The problem: The first line of the entries and each line after it, through the one that contains "purple carrot: 1 -> 0", are to be duplicated exactly; no picture belongs in the copy.

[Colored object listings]
################
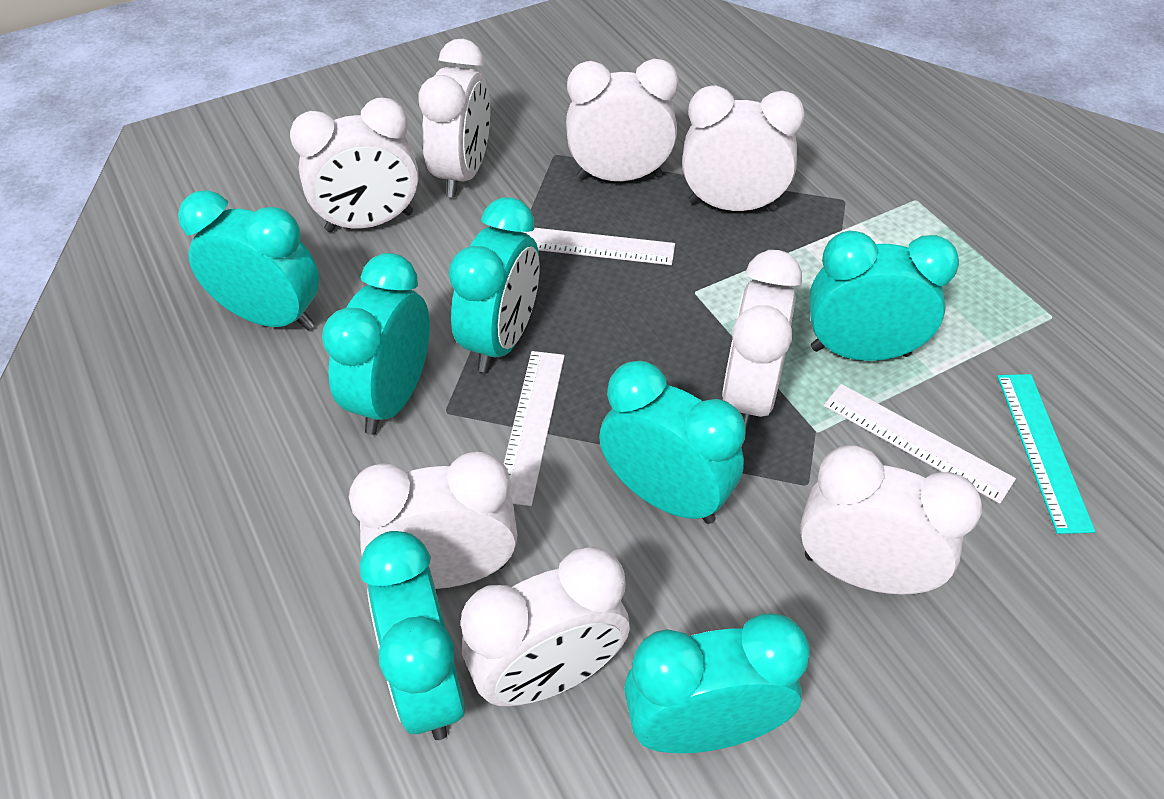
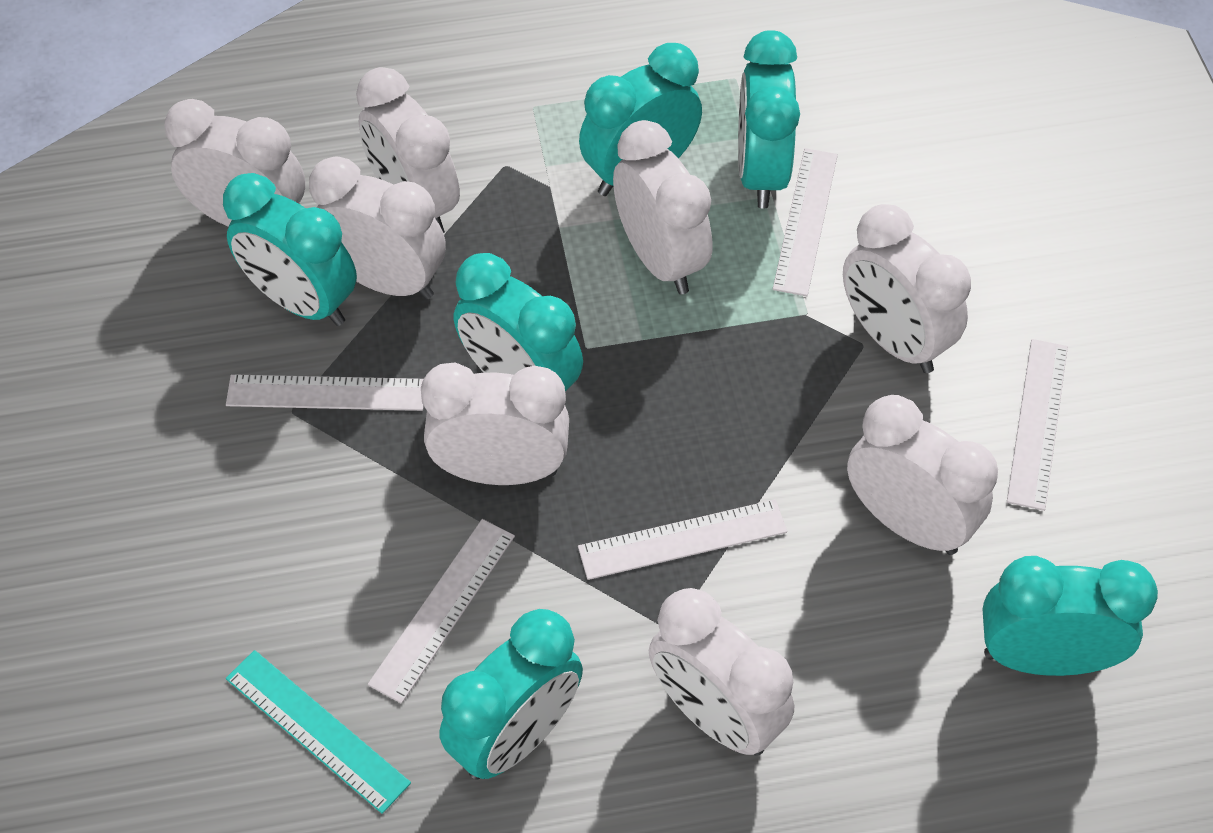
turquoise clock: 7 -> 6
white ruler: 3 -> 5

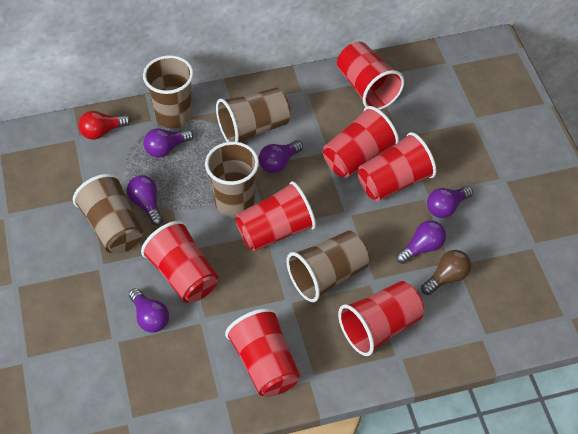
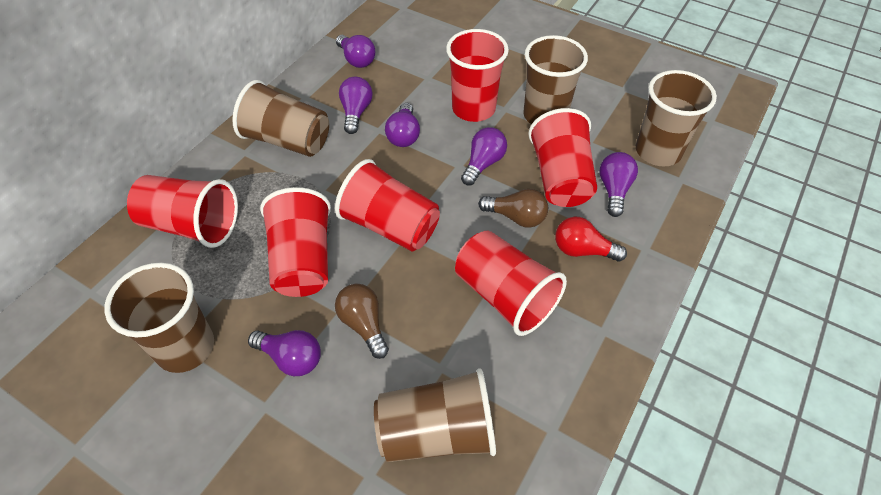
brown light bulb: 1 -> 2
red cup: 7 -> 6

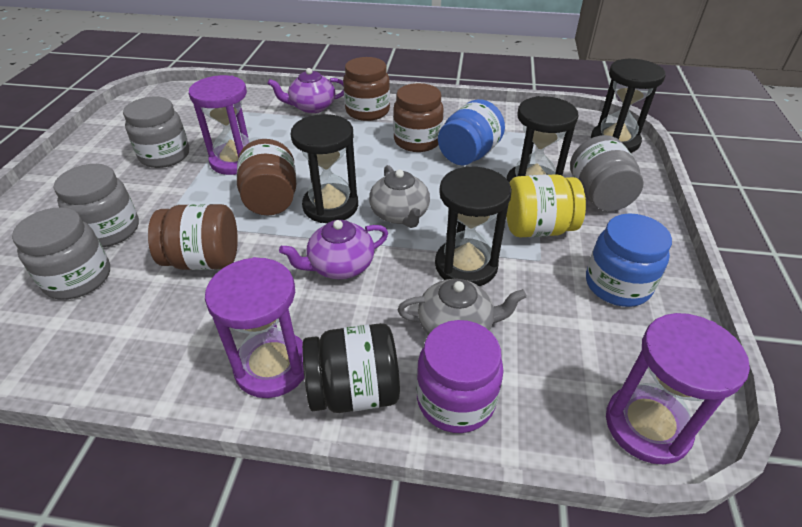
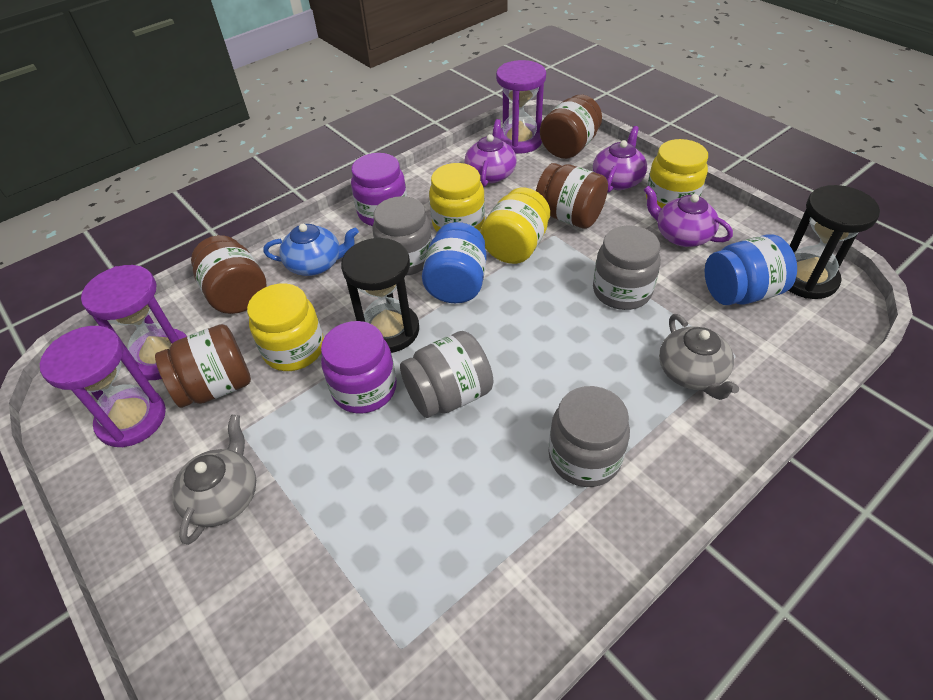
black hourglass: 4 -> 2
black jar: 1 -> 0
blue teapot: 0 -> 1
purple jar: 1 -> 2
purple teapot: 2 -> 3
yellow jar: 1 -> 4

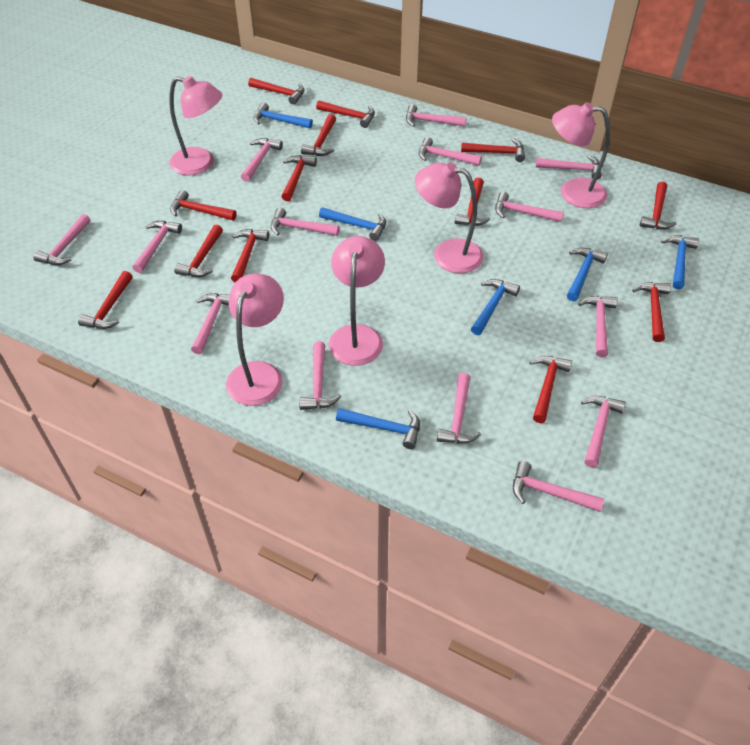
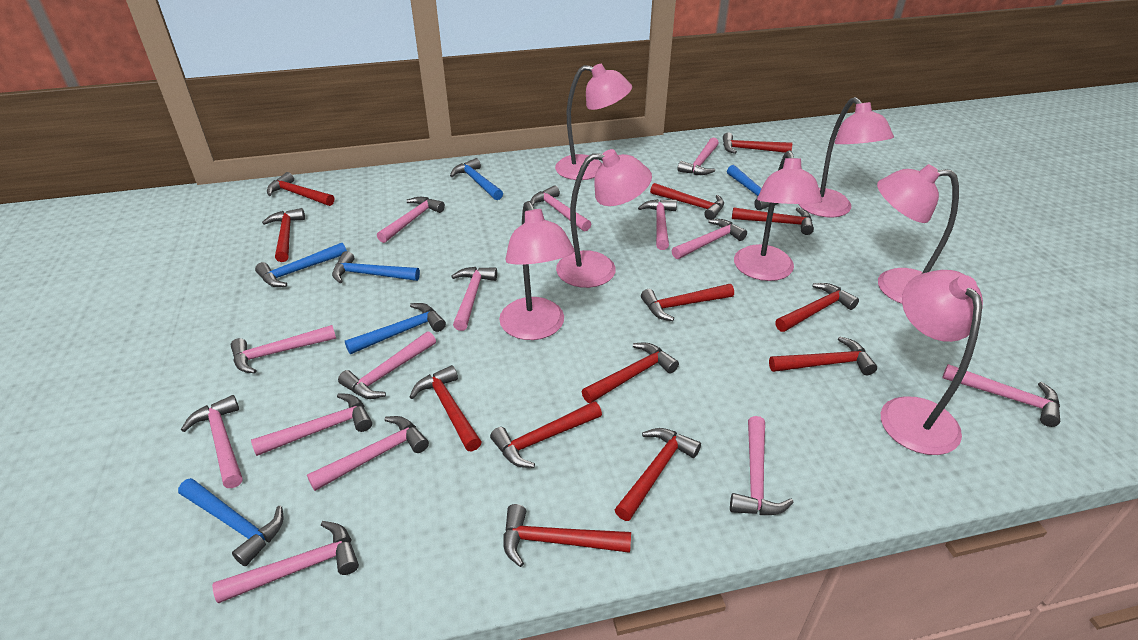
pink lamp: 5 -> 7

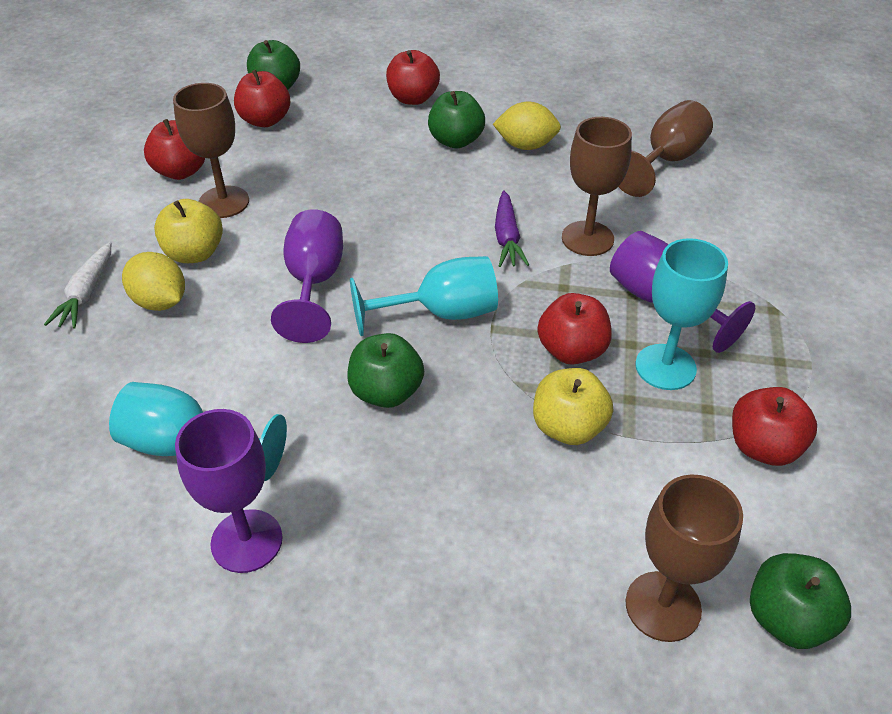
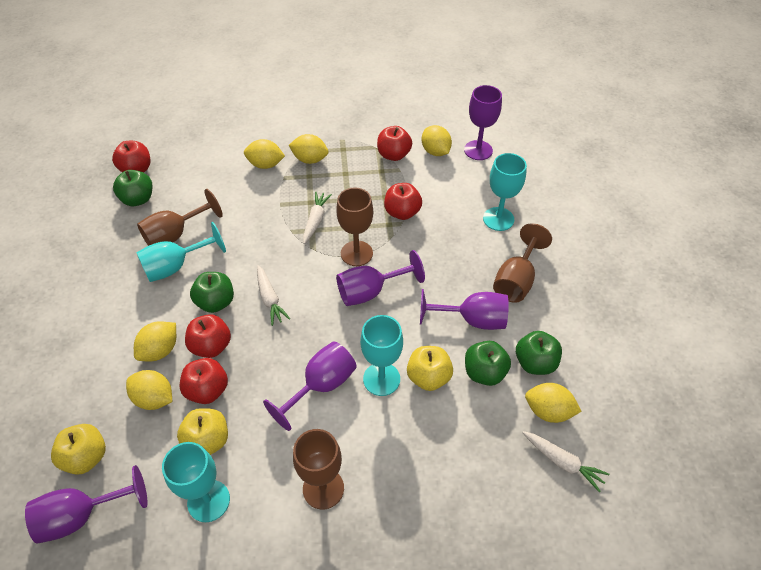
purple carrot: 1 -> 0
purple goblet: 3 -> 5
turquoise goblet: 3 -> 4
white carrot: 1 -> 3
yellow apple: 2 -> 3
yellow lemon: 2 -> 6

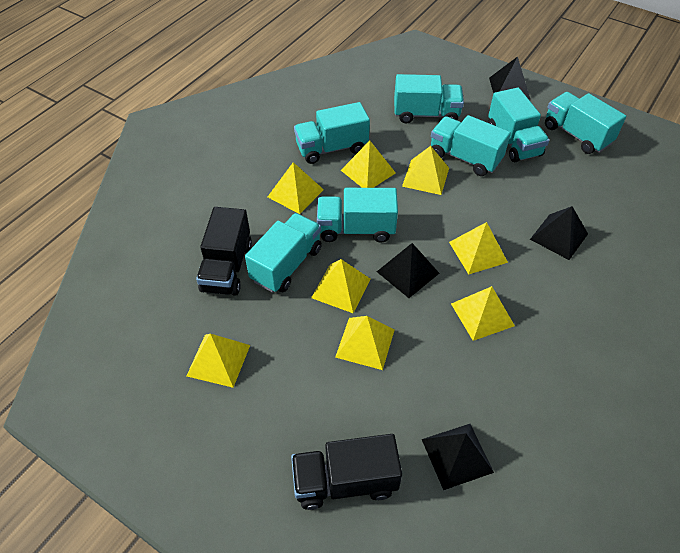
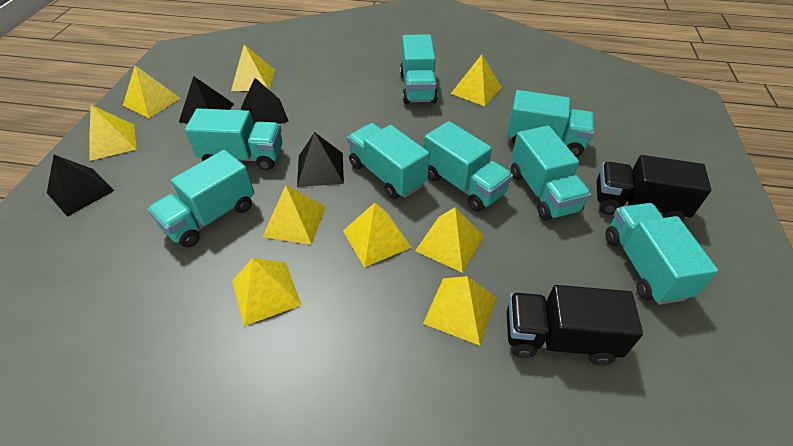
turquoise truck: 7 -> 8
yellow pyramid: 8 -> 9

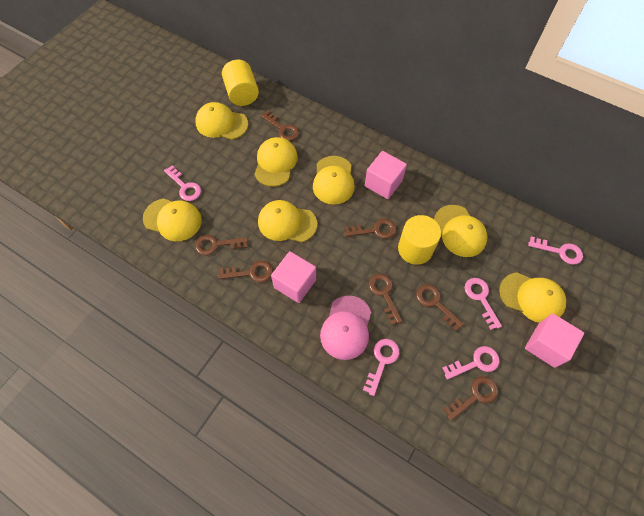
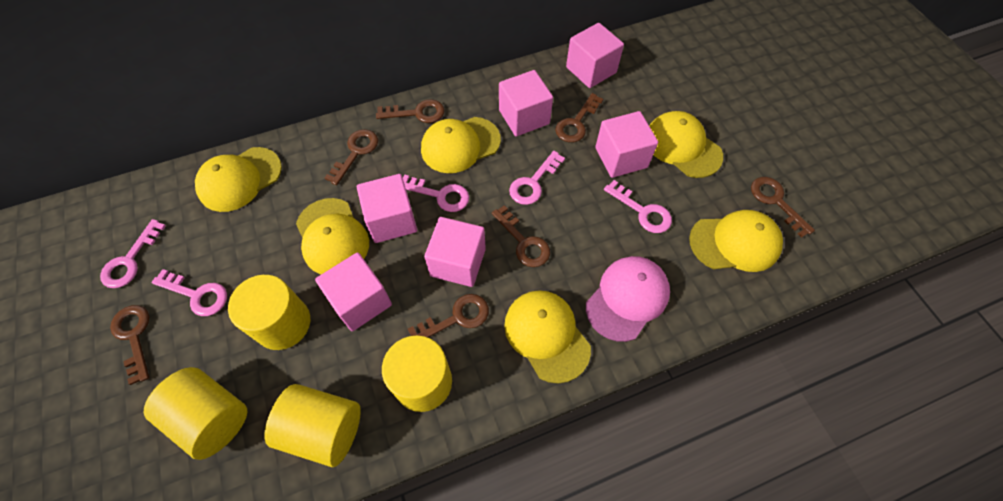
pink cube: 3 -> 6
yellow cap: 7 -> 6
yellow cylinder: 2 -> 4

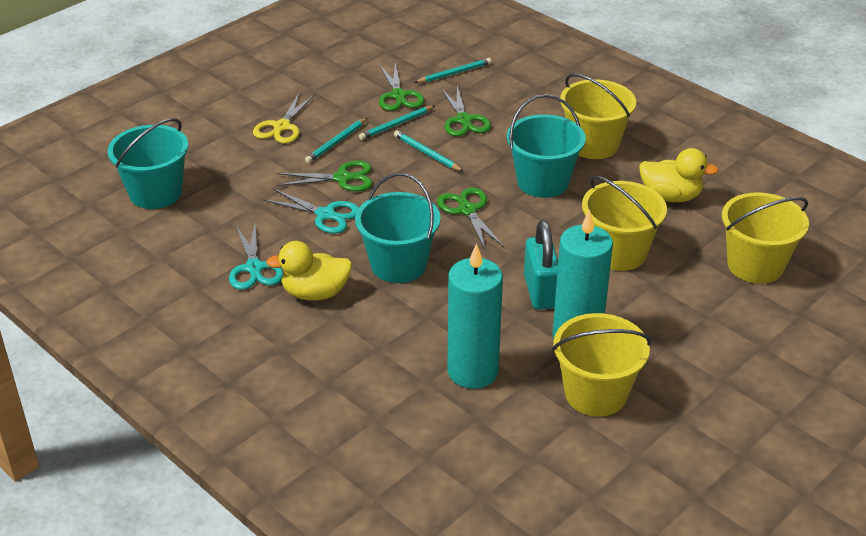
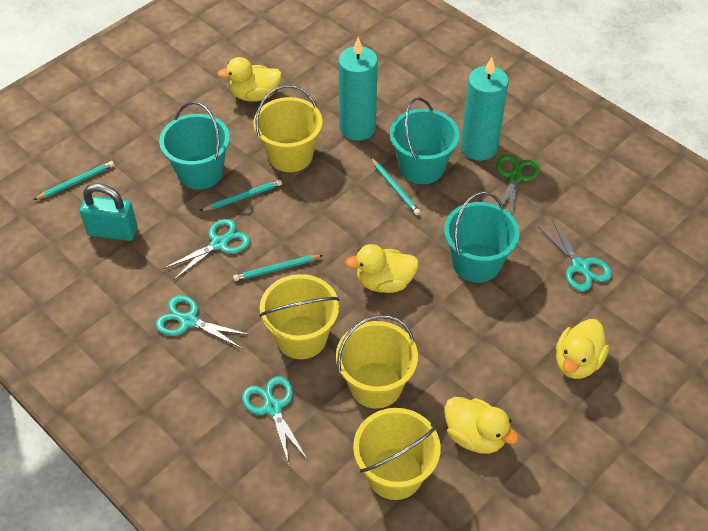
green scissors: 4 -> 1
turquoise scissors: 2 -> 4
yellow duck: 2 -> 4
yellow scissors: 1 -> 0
################
Written solution:
turquoise clock: 7 -> 6
white ruler: 3 -> 5

brown light bulb: 1 -> 2
red cup: 7 -> 6

black hourglass: 4 -> 2
black jar: 1 -> 0
blue teapot: 0 -> 1
purple jar: 1 -> 2
purple teapot: 2 -> 3
yellow jar: 1 -> 4

pink lamp: 5 -> 7

purple carrot: 1 -> 0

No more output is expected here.